▶ _REQUIRED WORK_
Leaving out any pictures, transcribe every record exactly.

—————

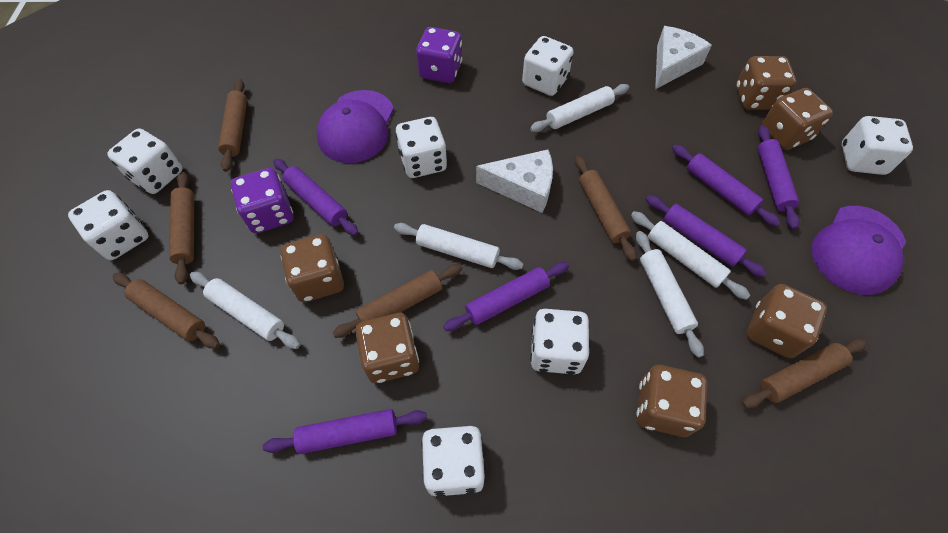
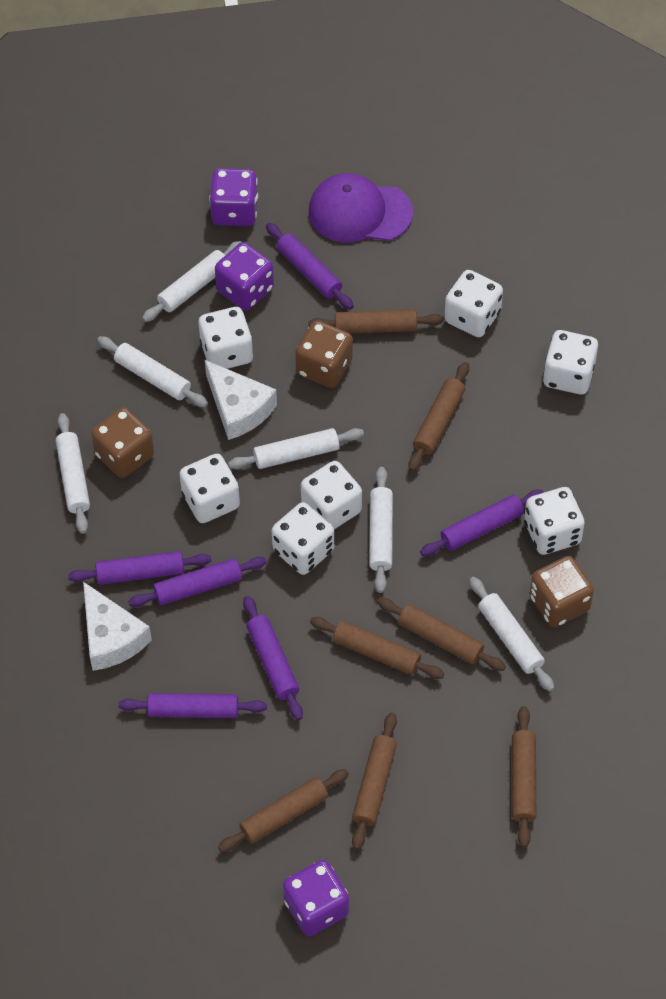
brown dice: 6 -> 3
brown rolling pin: 6 -> 7
purple cap: 2 -> 1
purple dice: 2 -> 3
white rolling pin: 5 -> 6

—————

▶ _RESULT_
brown dice: 6 -> 3
brown rolling pin: 6 -> 7
purple cap: 2 -> 1
purple dice: 2 -> 3
white rolling pin: 5 -> 6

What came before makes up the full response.